## DATA SUPPLIED
◆ ◆ ◆ ◆
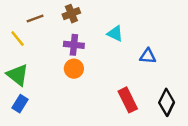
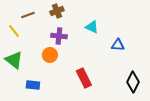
orange circle: (74, 69) -> (50, 55), moved
red rectangle: (128, 100) -> (84, 78), moved
blue rectangle: (20, 104) -> (33, 85), moved, turned 64

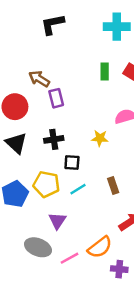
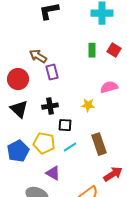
brown rectangle: (113, 185) -> (99, 144), size x1.5
purple triangle: (57, 221) -> (53, 173), turned -35

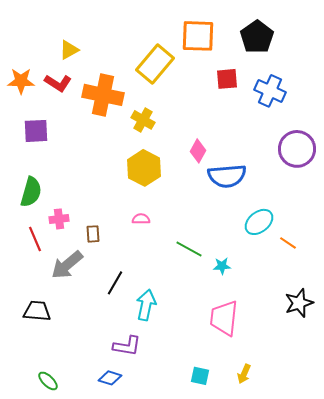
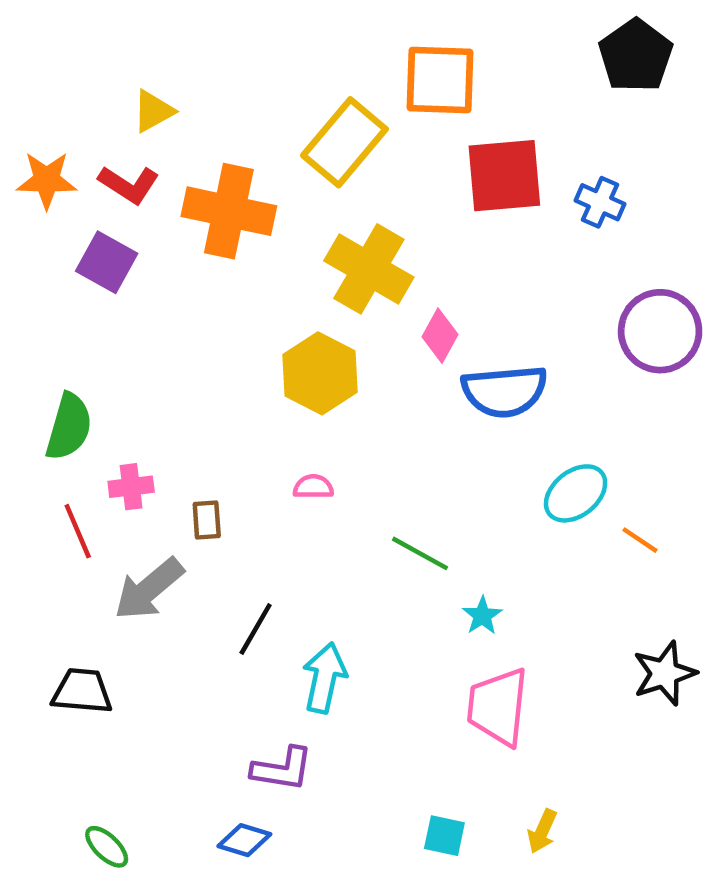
black pentagon: (257, 37) -> (636, 56), moved
red square: (227, 79) -> (504, 176), size x1.6
blue cross: (270, 91) -> (600, 202), size x0.7
yellow cross: (143, 120) -> (369, 269), moved, size x1.6
purple square: (36, 131) -> (107, 262), moved, turned 32
cyan star: (222, 266) -> (482, 616), moved, turned -30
◆ ◆ ◆ ◆
## TO DO
Output nothing except an exact copy of the records above, with the images left out.

## YOUR RESPONSE
orange circle: (74, 69) -> (50, 55), moved
red rectangle: (128, 100) -> (84, 78), moved
blue rectangle: (20, 104) -> (33, 85), moved, turned 64

brown rectangle: (113, 185) -> (99, 144), size x1.5
purple triangle: (57, 221) -> (53, 173), turned -35

black pentagon: (257, 37) -> (636, 56), moved
red square: (227, 79) -> (504, 176), size x1.6
blue cross: (270, 91) -> (600, 202), size x0.7
yellow cross: (143, 120) -> (369, 269), moved, size x1.6
purple square: (36, 131) -> (107, 262), moved, turned 32
cyan star: (222, 266) -> (482, 616), moved, turned -30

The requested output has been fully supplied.